▶
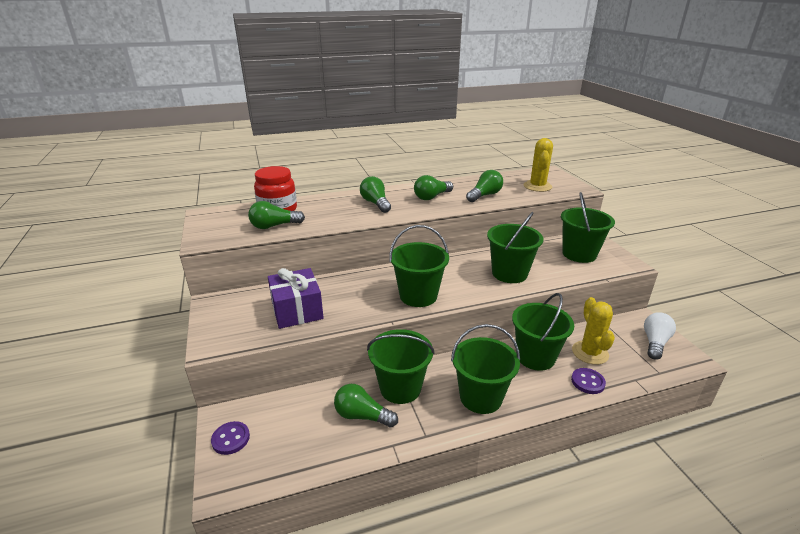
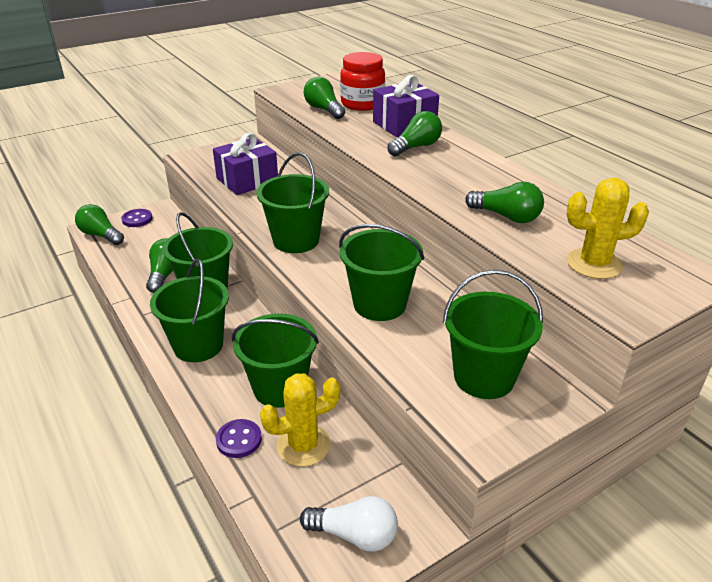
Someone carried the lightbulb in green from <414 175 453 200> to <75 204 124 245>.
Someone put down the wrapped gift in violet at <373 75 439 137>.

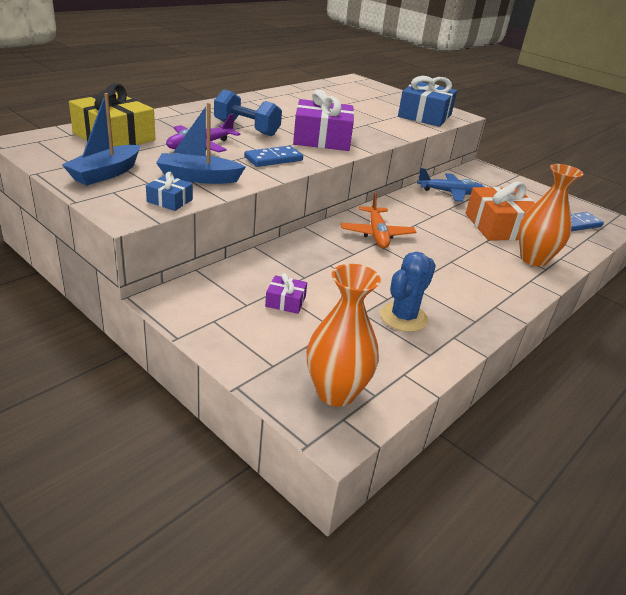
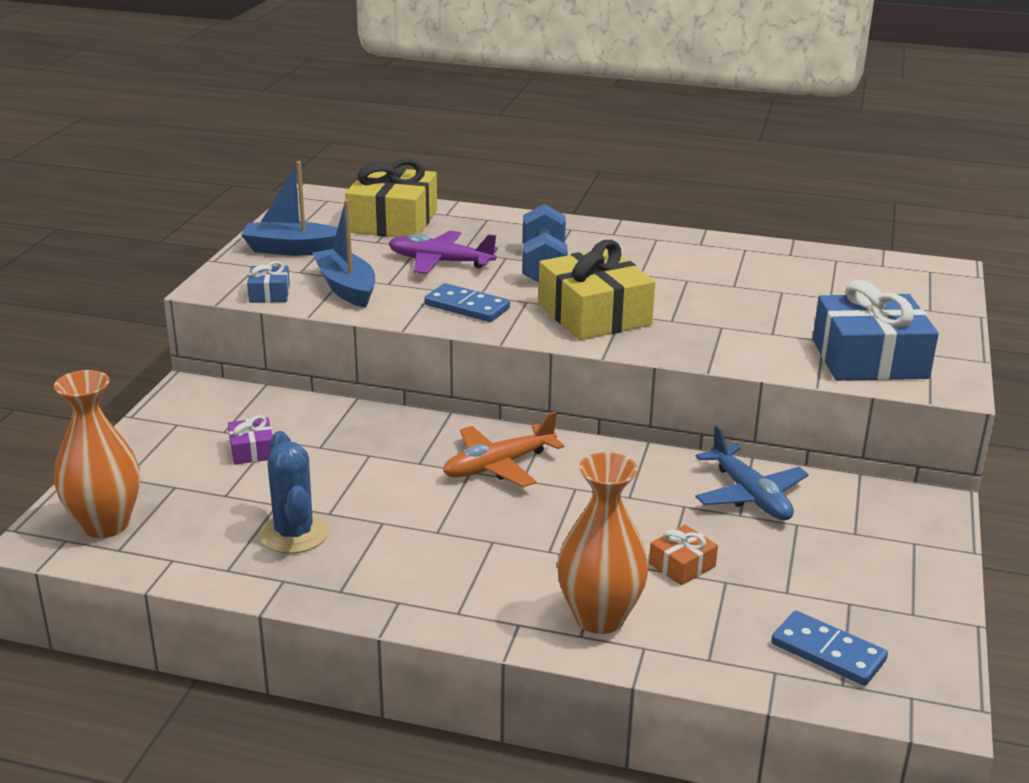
Someone repainted the wrapped gift in violet at <293 90 354 151>, which became the wrapped gift in yellow at <538 240 655 340>.
Someone rotated the cactus in royal blue at <380 252 436 332> by 60 degrees clockwise.
Someone scaled the wrapped gift in orange at <466 181 535 241> by 0.46.

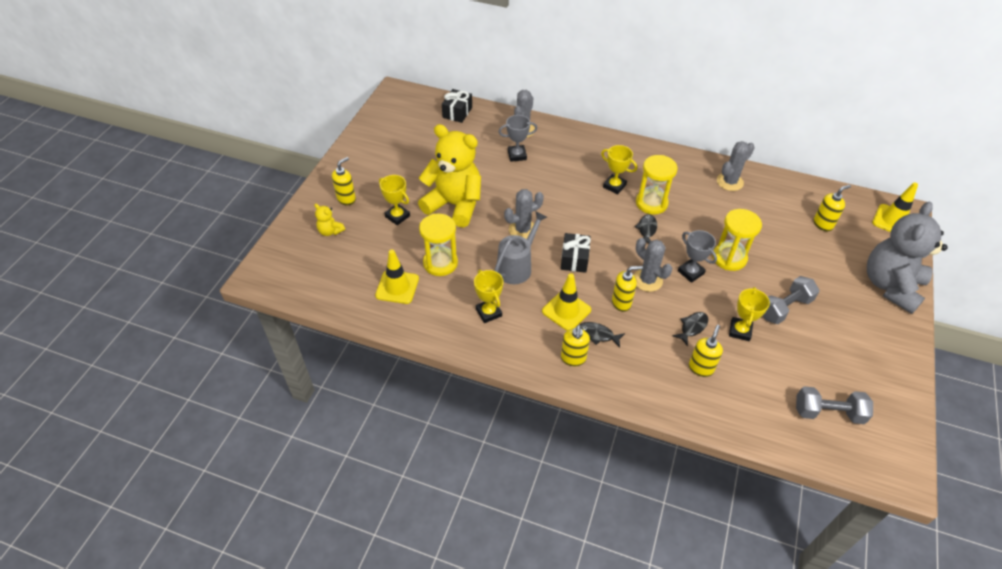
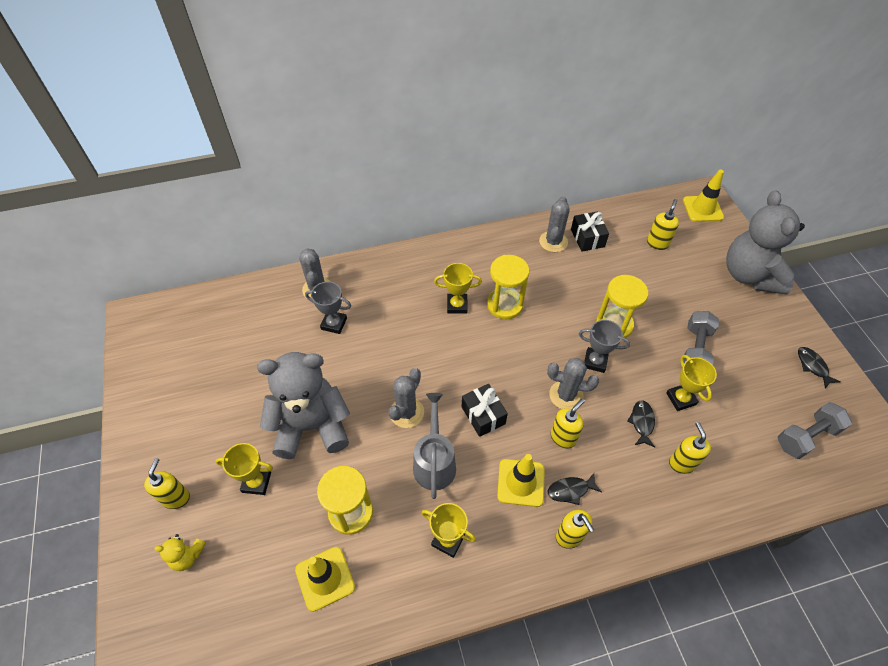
Someone repainted the teddy in yellow at <418 124 481 228>, which became the teddy in grey at <257 352 350 459>.
Someone carried the wrapped gift in black from <442 89 472 123> to <571 212 609 252>.
Someone rotated the trophy in grey at <499 115 537 162> by 60 degrees clockwise.
Someone carried the fish in black from <635 214 657 243> to <798 347 841 388>.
◀
### WHAT THE EXERCISE ASKS:
Your task is to collect every line above that contains the word "carried".

### TASK OUTPUT:
Someone carried the lightbulb in green from <414 175 453 200> to <75 204 124 245>.
Someone carried the wrapped gift in black from <442 89 472 123> to <571 212 609 252>.
Someone carried the fish in black from <635 214 657 243> to <798 347 841 388>.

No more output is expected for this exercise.